[Stored records]
────

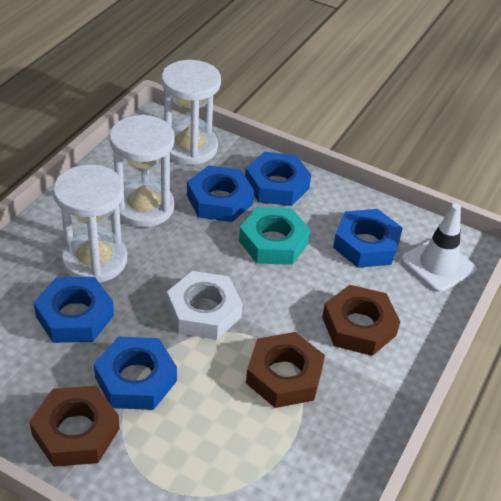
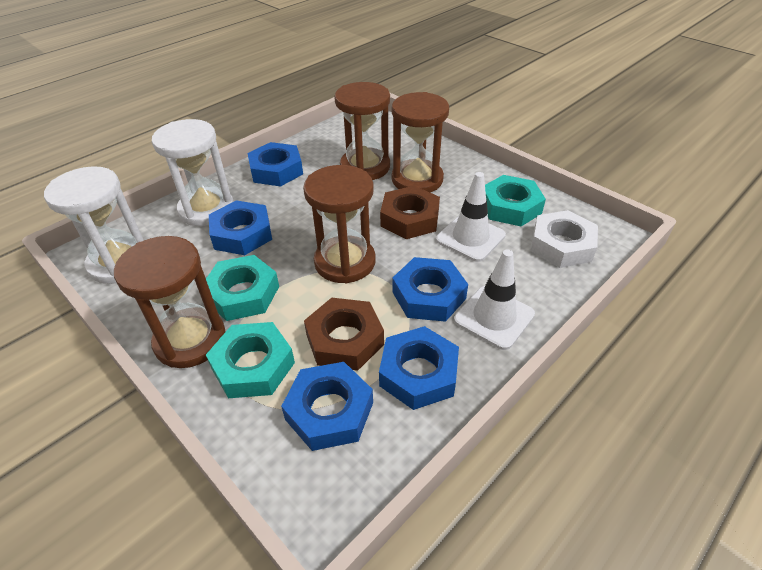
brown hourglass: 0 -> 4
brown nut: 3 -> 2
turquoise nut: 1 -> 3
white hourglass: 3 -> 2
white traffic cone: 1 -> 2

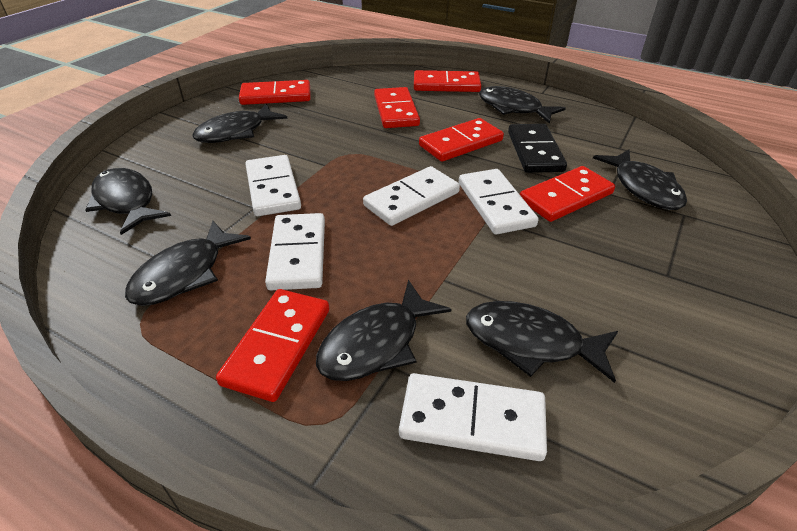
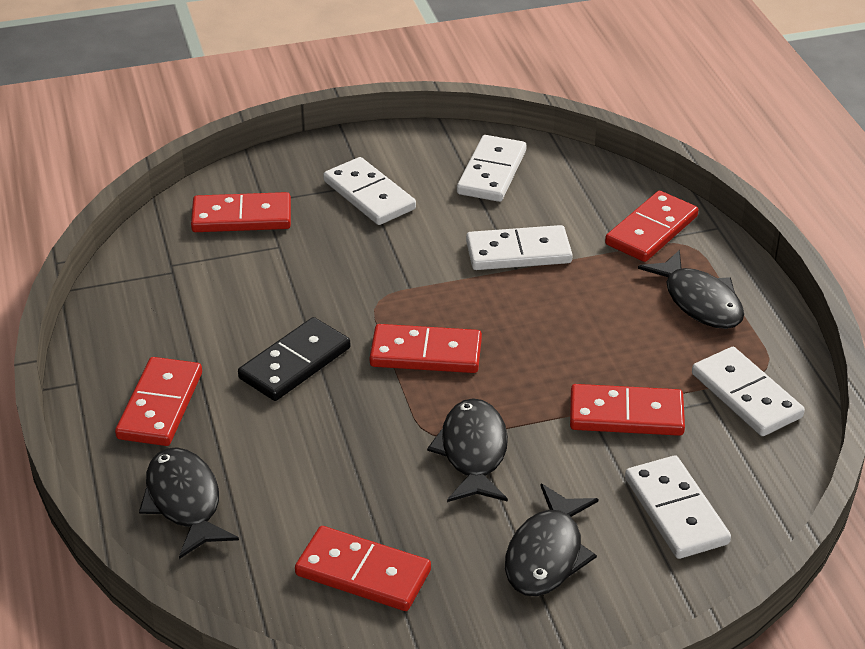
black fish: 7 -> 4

────

> _EXERCISE_:
Without any of its images, the data above should be returned exactly.

> _RESULT BELOW_:
brown hourglass: 0 -> 4
brown nut: 3 -> 2
turquoise nut: 1 -> 3
white hourglass: 3 -> 2
white traffic cone: 1 -> 2

black fish: 7 -> 4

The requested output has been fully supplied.